Scene difference descriptions
────────

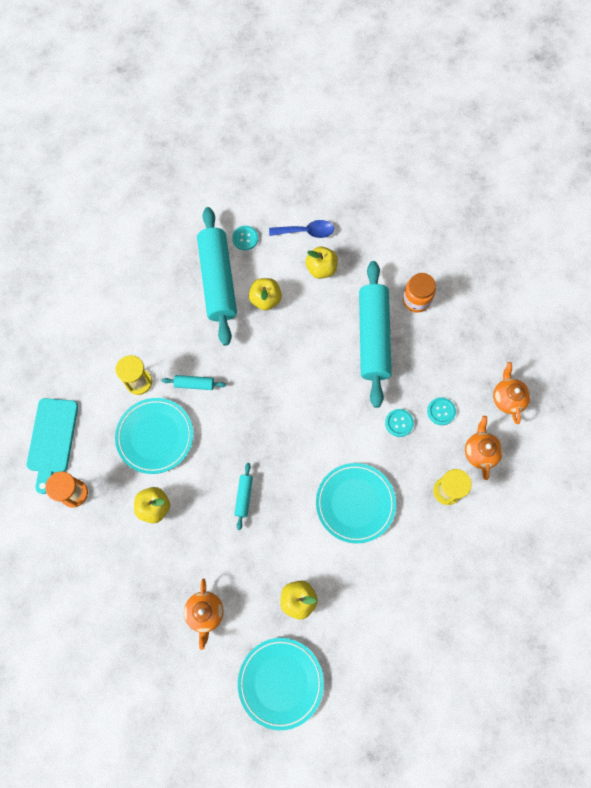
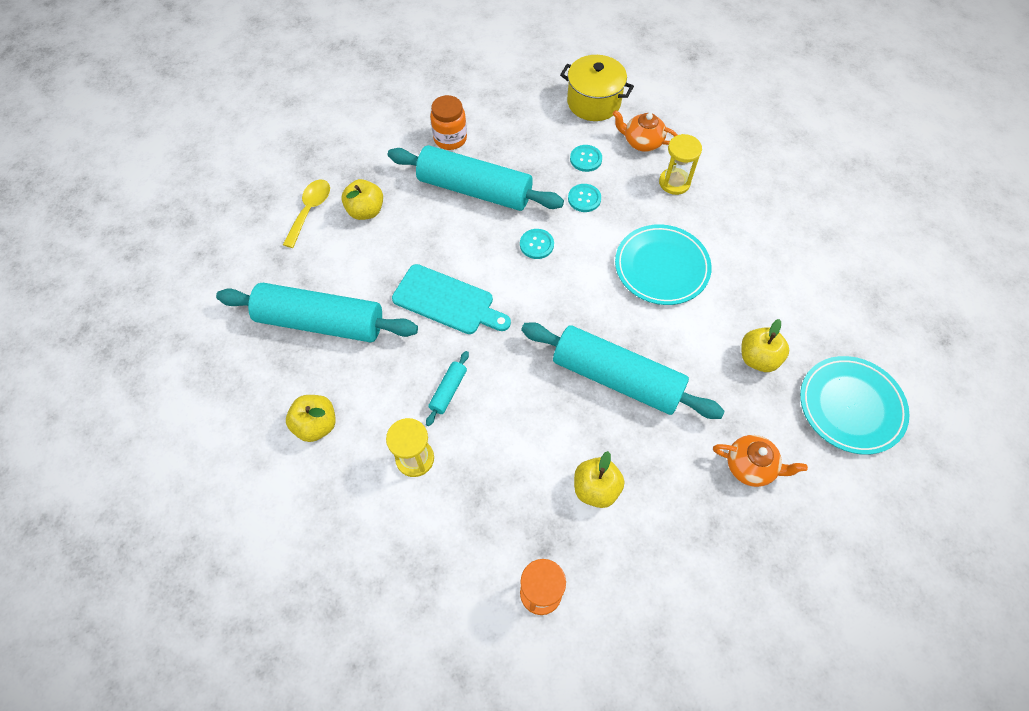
camera: 70 degrees left, 10 degrees down
turquoise cutting board [27,398,78,494] -> turquoise cutting board moved to [392,264,511,334]
turquoise plate [115,398,193,474] -> none
turquoise button [232,226,258,250] -> turquoise button moved to [520,229,554,259]
turquoise rolling pin [234,463,253,530] -> turquoise rolling pin [521,322,725,419], size x2.43
yellow apple [249,278,282,310] -> yellow apple moved to [286,395,335,442]
blue spoon [269,220,334,238] -> yellow spoon [283,180,330,248]
orange teapot [493,362,531,424] -> yellow pot [560,55,634,121]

────────

EXERCISE AIM -
Set the pictures aside and transcribe the data above exactly.

SOLUTION BELOW -
camera: 70 degrees left, 10 degrees down
turquoise cutting board [27,398,78,494] -> turquoise cutting board moved to [392,264,511,334]
turquoise plate [115,398,193,474] -> none
turquoise button [232,226,258,250] -> turquoise button moved to [520,229,554,259]
turquoise rolling pin [234,463,253,530] -> turquoise rolling pin [521,322,725,419], size x2.43
yellow apple [249,278,282,310] -> yellow apple moved to [286,395,335,442]
blue spoon [269,220,334,238] -> yellow spoon [283,180,330,248]
orange teapot [493,362,531,424] -> yellow pot [560,55,634,121]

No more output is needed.